#### [Work task]
What you give back should be exactly the opening lines of the data, ending with the line that contains "red bucket: [346,223,463,373]" and including it.

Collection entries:
Start of Block

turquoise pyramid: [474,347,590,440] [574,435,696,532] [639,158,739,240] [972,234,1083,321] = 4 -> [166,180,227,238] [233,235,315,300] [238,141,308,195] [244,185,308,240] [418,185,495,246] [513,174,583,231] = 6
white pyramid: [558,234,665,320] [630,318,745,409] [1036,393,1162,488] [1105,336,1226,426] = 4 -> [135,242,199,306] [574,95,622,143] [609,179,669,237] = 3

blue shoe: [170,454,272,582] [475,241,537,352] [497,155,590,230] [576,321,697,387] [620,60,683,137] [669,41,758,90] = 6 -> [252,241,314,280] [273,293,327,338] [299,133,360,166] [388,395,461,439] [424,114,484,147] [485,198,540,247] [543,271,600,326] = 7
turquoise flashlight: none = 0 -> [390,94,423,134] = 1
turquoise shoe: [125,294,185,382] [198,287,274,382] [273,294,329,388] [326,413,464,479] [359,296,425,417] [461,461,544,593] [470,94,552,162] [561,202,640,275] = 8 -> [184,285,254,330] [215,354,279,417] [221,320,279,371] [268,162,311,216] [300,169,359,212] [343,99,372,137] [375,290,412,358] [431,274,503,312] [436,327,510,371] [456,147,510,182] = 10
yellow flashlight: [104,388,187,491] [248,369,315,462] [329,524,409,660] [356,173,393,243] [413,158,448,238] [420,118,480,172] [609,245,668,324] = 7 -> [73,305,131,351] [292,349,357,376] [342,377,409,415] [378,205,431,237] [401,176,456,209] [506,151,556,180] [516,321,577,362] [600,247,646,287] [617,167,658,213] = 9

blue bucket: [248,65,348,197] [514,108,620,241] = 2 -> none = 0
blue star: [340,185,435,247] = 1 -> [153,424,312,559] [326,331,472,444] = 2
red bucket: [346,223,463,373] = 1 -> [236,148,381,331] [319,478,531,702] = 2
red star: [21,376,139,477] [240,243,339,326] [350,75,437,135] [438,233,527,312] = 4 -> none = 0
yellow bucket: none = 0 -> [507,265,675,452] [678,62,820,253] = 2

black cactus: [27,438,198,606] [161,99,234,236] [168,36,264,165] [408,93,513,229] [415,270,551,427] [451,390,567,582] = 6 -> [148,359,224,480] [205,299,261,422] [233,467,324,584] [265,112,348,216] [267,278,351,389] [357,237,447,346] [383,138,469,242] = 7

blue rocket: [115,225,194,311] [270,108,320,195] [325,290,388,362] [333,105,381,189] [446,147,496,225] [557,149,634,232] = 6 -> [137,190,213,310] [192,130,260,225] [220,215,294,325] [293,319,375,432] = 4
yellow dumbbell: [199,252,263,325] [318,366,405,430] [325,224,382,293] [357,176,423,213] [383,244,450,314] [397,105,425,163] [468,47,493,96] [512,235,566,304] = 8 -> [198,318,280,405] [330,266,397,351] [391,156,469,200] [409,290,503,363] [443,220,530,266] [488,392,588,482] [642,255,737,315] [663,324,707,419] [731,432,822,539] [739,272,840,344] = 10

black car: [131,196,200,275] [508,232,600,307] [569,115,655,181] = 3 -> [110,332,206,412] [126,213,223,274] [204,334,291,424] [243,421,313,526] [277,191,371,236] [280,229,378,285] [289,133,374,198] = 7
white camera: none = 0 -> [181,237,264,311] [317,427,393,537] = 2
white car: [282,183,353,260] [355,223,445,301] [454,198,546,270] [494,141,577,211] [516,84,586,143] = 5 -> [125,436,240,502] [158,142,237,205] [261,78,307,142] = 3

End of Block

#### [Written reply]
turquoise pyramid: [474,347,590,440] [574,435,696,532] [639,158,739,240] [972,234,1083,321] = 4 -> [166,180,227,238] [233,235,315,300] [238,141,308,195] [244,185,308,240] [418,185,495,246] [513,174,583,231] = 6
white pyramid: [558,234,665,320] [630,318,745,409] [1036,393,1162,488] [1105,336,1226,426] = 4 -> [135,242,199,306] [574,95,622,143] [609,179,669,237] = 3

blue shoe: [170,454,272,582] [475,241,537,352] [497,155,590,230] [576,321,697,387] [620,60,683,137] [669,41,758,90] = 6 -> [252,241,314,280] [273,293,327,338] [299,133,360,166] [388,395,461,439] [424,114,484,147] [485,198,540,247] [543,271,600,326] = 7
turquoise flashlight: none = 0 -> [390,94,423,134] = 1
turquoise shoe: [125,294,185,382] [198,287,274,382] [273,294,329,388] [326,413,464,479] [359,296,425,417] [461,461,544,593] [470,94,552,162] [561,202,640,275] = 8 -> [184,285,254,330] [215,354,279,417] [221,320,279,371] [268,162,311,216] [300,169,359,212] [343,99,372,137] [375,290,412,358] [431,274,503,312] [436,327,510,371] [456,147,510,182] = 10
yellow flashlight: [104,388,187,491] [248,369,315,462] [329,524,409,660] [356,173,393,243] [413,158,448,238] [420,118,480,172] [609,245,668,324] = 7 -> [73,305,131,351] [292,349,357,376] [342,377,409,415] [378,205,431,237] [401,176,456,209] [506,151,556,180] [516,321,577,362] [600,247,646,287] [617,167,658,213] = 9

blue bucket: [248,65,348,197] [514,108,620,241] = 2 -> none = 0
blue star: [340,185,435,247] = 1 -> [153,424,312,559] [326,331,472,444] = 2
red bucket: [346,223,463,373] = 1 -> [236,148,381,331] [319,478,531,702] = 2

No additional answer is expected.